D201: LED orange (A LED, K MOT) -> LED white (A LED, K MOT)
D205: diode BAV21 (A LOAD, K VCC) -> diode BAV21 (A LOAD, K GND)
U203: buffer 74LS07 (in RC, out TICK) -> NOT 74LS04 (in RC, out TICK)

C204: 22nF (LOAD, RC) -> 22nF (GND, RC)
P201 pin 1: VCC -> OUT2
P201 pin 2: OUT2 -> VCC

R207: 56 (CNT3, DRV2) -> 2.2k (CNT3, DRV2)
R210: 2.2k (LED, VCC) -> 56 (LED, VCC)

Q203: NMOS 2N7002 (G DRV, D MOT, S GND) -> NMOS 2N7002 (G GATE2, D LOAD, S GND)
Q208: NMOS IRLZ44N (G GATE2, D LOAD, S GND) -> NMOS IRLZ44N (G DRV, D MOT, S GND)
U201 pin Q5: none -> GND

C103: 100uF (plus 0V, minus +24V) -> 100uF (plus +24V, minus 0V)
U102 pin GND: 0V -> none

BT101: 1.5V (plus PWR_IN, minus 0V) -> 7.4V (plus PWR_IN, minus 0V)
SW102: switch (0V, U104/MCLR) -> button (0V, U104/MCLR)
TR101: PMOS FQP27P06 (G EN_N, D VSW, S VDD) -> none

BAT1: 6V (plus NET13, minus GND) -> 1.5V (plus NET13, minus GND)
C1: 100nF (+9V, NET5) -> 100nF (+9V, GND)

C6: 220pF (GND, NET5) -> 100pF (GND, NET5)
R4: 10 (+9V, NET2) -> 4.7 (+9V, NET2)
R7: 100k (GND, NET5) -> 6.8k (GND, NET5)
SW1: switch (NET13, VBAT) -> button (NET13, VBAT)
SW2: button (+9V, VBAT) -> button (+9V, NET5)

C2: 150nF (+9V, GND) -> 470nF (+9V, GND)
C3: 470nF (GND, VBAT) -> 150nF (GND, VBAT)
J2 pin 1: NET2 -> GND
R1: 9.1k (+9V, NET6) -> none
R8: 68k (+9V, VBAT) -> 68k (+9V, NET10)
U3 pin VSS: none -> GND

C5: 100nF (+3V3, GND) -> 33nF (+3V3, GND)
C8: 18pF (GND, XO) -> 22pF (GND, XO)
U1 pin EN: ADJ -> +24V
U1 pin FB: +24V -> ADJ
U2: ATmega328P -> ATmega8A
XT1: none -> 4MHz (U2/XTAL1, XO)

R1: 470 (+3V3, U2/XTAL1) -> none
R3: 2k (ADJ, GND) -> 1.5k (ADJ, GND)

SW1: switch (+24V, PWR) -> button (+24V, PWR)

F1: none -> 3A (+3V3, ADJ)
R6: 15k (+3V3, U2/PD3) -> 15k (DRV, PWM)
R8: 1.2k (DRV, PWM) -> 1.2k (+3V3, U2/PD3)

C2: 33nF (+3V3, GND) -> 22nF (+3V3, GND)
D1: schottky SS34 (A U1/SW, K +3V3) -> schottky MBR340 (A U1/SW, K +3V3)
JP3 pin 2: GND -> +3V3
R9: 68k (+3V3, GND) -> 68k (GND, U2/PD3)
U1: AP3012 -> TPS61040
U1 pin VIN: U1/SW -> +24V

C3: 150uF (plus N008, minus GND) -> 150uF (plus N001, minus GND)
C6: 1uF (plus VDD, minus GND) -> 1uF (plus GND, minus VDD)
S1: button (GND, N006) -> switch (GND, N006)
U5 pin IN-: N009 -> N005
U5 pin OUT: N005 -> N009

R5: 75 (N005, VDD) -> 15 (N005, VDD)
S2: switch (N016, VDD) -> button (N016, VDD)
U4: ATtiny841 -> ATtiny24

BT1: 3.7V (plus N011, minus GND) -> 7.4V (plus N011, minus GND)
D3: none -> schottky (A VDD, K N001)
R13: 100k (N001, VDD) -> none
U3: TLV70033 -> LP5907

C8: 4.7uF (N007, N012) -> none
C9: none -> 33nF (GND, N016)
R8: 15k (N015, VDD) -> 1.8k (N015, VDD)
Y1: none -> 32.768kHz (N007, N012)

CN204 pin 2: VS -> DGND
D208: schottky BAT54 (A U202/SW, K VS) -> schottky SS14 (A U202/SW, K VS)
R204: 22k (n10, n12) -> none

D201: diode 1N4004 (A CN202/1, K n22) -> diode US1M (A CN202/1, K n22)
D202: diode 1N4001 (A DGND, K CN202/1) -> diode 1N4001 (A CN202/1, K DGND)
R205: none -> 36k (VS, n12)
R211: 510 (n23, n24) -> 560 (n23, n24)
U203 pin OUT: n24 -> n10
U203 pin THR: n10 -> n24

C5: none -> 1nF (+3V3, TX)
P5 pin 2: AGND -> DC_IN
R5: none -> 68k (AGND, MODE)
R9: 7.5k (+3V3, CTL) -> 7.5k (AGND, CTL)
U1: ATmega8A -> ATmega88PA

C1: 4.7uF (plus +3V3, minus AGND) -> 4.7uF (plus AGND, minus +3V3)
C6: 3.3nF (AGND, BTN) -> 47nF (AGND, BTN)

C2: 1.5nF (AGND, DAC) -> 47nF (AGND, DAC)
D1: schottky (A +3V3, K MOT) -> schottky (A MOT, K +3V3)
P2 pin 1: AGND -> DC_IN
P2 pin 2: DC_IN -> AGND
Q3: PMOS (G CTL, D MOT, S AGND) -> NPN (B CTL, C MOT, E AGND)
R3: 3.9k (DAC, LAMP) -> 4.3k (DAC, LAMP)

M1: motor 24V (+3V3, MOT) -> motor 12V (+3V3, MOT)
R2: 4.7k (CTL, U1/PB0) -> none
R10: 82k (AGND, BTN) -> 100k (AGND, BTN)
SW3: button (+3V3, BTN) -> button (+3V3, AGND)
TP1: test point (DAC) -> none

> _What you have to do_: In the listing above, find the line with "U203: buffer 74LS07" and the line with "TR101: PMOS FQP27P06", then print exactly those two lines and every line between them, and nothing more.

> _Expected answer_:
U203: buffer 74LS07 (in RC, out TICK) -> NOT 74LS04 (in RC, out TICK)

C204: 22nF (LOAD, RC) -> 22nF (GND, RC)
P201 pin 1: VCC -> OUT2
P201 pin 2: OUT2 -> VCC

R207: 56 (CNT3, DRV2) -> 2.2k (CNT3, DRV2)
R210: 2.2k (LED, VCC) -> 56 (LED, VCC)

Q203: NMOS 2N7002 (G DRV, D MOT, S GND) -> NMOS 2N7002 (G GATE2, D LOAD, S GND)
Q208: NMOS IRLZ44N (G GATE2, D LOAD, S GND) -> NMOS IRLZ44N (G DRV, D MOT, S GND)
U201 pin Q5: none -> GND

C103: 100uF (plus 0V, minus +24V) -> 100uF (plus +24V, minus 0V)
U102 pin GND: 0V -> none

BT101: 1.5V (plus PWR_IN, minus 0V) -> 7.4V (plus PWR_IN, minus 0V)
SW102: switch (0V, U104/MCLR) -> button (0V, U104/MCLR)
TR101: PMOS FQP27P06 (G EN_N, D VSW, S VDD) -> none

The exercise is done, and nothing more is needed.